_WHAT IS BEING ASKED_.
Look through the entries below. Report each line that has the word "square" in it.

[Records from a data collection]
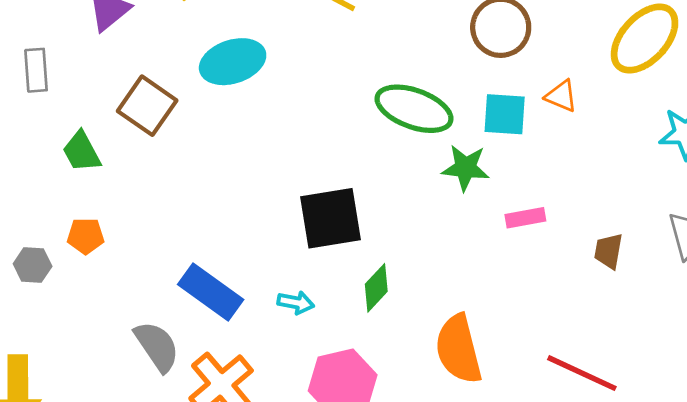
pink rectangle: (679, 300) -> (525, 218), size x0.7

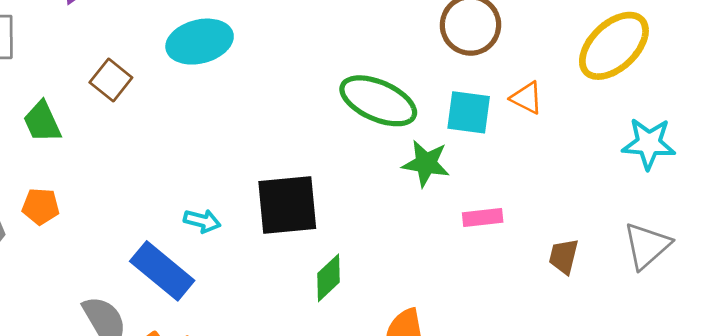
brown square: (147, 106) -> (111, 80), size x0.7
cyan arrow: (296, 303) -> (202, 221), moved

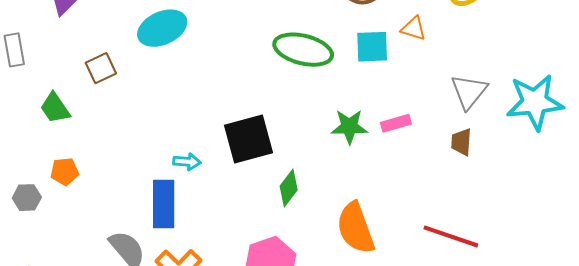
brown square: (111, 80) -> (101, 68), turned 36
cyan star: (649, 144) -> (535, 102), moved, size x1.4
green star: (426, 163) -> (349, 127), moved
gray triangle: (647, 246) -> (469, 92), moved
blue rectangle: (162, 271) -> (164, 204), turned 60

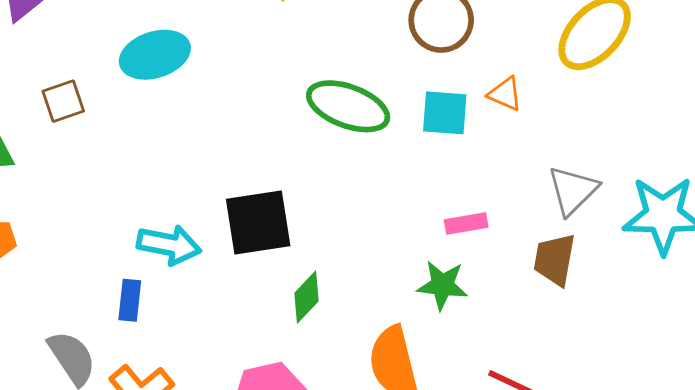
green star: (349, 127) -> (442, 285), moved
brown trapezoid: (461, 142) -> (554, 260), size x1.4
cyan arrow: (187, 162) -> (169, 245), size x1.6
blue rectangle: (164, 204) -> (130, 300), size x0.6

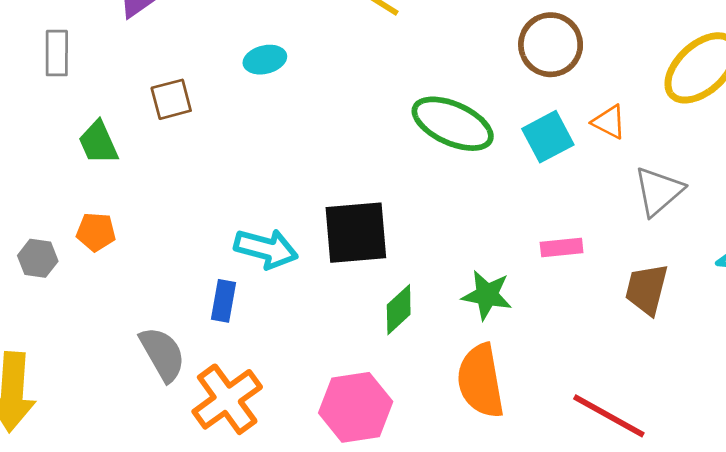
cyan ellipse: (155, 55) -> (265, 60), size x0.6
cyan square: (445, 113) -> (548, 137), turned -36
gray triangle: (573, 190) -> (658, 191), moved
green star: (442, 285) -> (487, 295), moved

_RESPONSE FOR THIS EXERCISE_.
brown square: (147, 106) -> (111, 80), size x0.7
brown square: (111, 80) -> (101, 68), turned 36
cyan square: (445, 113) -> (548, 137), turned -36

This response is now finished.